What to produce: All records below are to be duplicated exactly, with every picture excluded.

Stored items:

━━━━━━━━━━━━━━━━

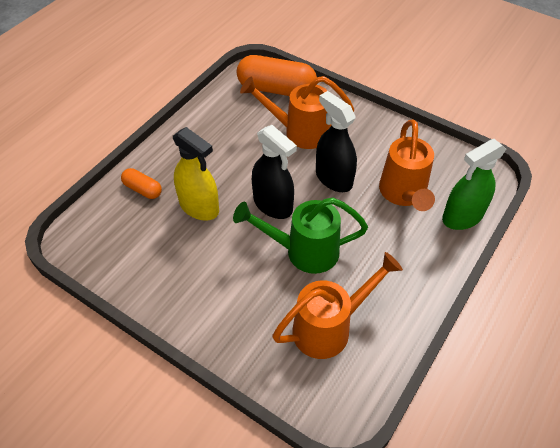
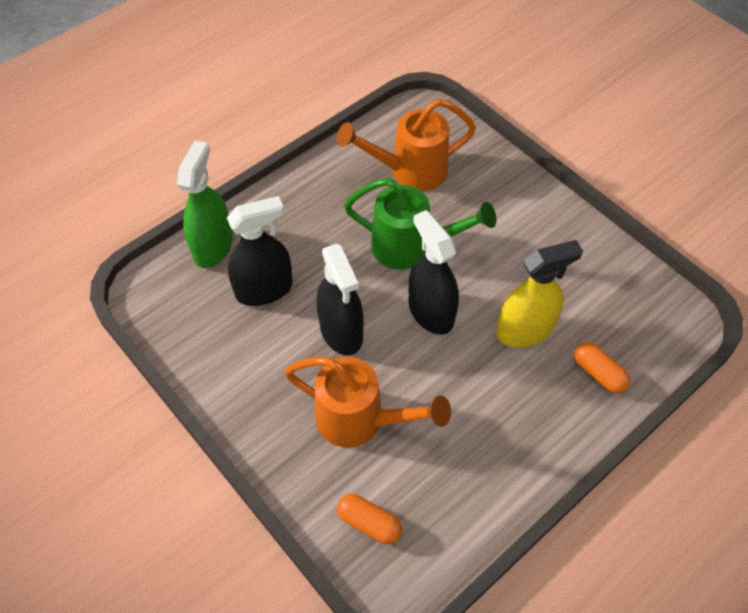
camera: 165 degrees left, 5 degrees up
(199, 207) = (524, 330): yellow spray bottle -> yellow spray bottle turned 105 degrees clockwise
(276, 89) = (369, 522): orange capsule -> orange capsule, size x0.50
(403, 194) = (264, 289): orange watering can -> black spray bottle
(462, 217) = (213, 246): green spray bottle -> green spray bottle turned 60 degrees counterclockwise

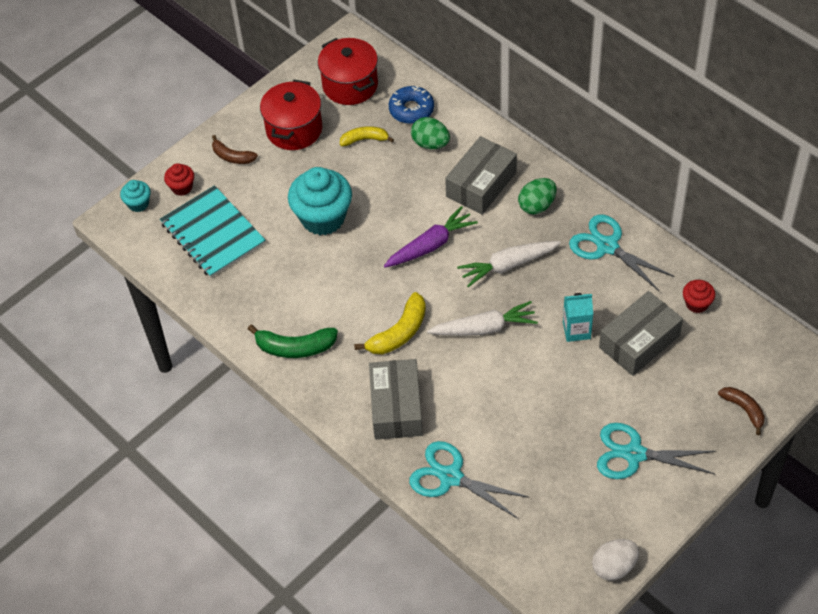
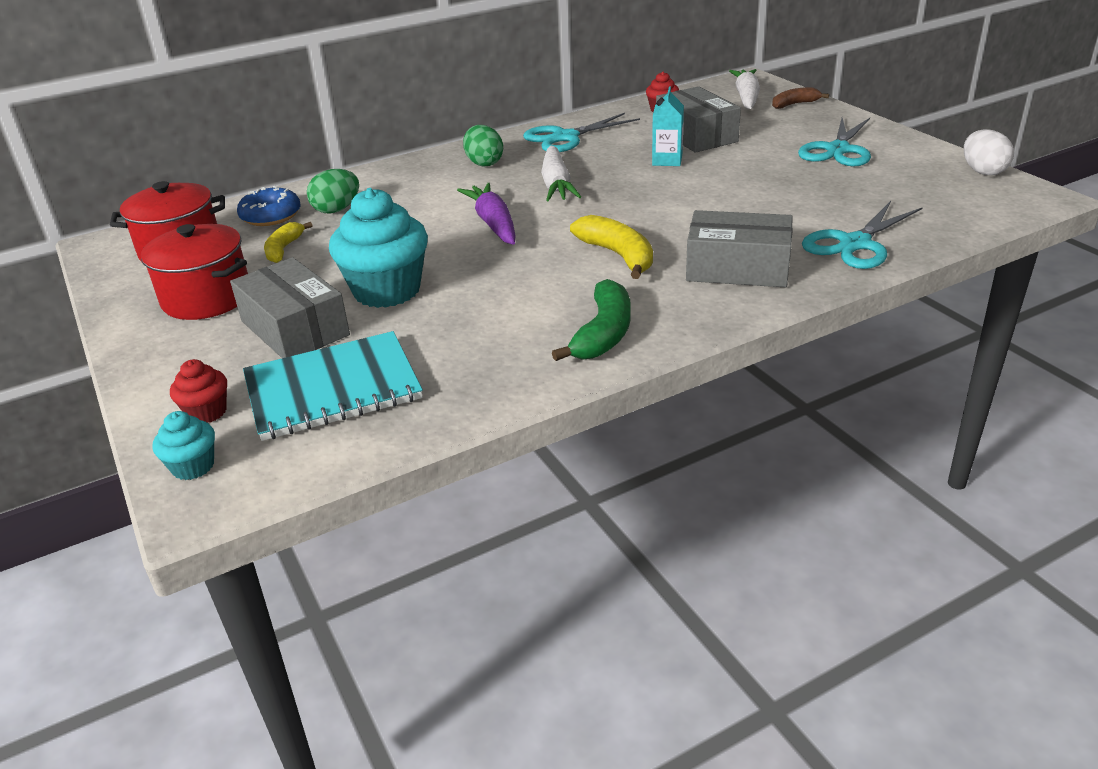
camera: 75 degrees left, 20 degrees down
(232, 156) = (197, 355): brown banana -> none
(481, 184) = (427, 187): grey box -> grey box (295, 328)
(484, 328) = (638, 205): white carrot -> white carrot (746, 97)

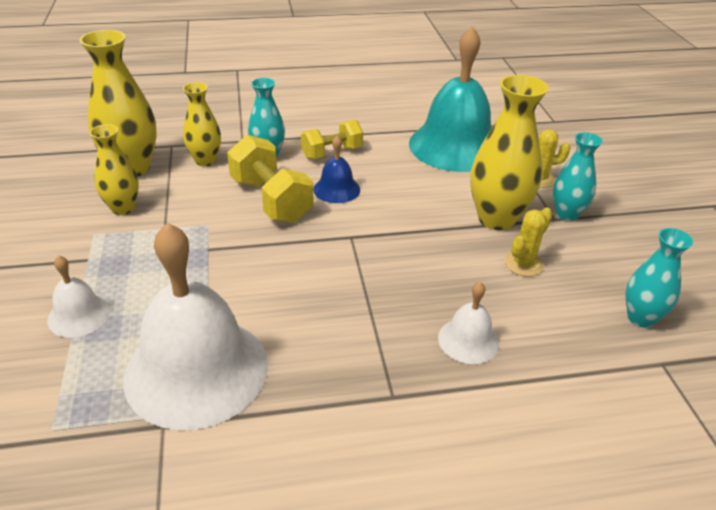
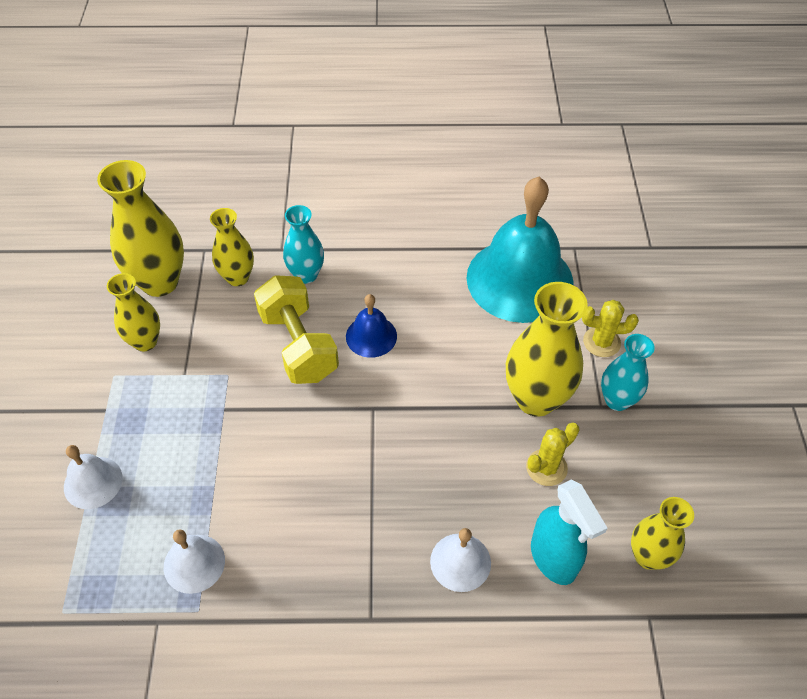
camera: 10 degrees right, 15 degrees up
(196, 370) = (194, 563): white bell -> white bell, size x0.46
(332, 153) = (377, 278): yellow dumbbell -> none
(555, 329) = (553, 559): none -> turquoise spray bottle
(640, 318) = (648, 556): turquoise vase -> yellow vase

━━━━━━━━━━━━━━━━

Expected answer:
camera: 165 degrees left, 5 degrees up
(199, 207) = (524, 330): yellow spray bottle -> yellow spray bottle turned 105 degrees clockwise
(276, 89) = (369, 522): orange capsule -> orange capsule, size x0.50
(403, 194) = (264, 289): orange watering can -> black spray bottle
(462, 217) = (213, 246): green spray bottle -> green spray bottle turned 60 degrees counterclockwise

camera: 75 degrees left, 20 degrees down
(232, 156) = (197, 355): brown banana -> none
(481, 184) = (427, 187): grey box -> grey box (295, 328)
(484, 328) = (638, 205): white carrot -> white carrot (746, 97)

camera: 10 degrees right, 15 degrees up
(196, 370) = (194, 563): white bell -> white bell, size x0.46
(332, 153) = (377, 278): yellow dumbbell -> none
(555, 329) = (553, 559): none -> turquoise spray bottle
(640, 318) = (648, 556): turquoise vase -> yellow vase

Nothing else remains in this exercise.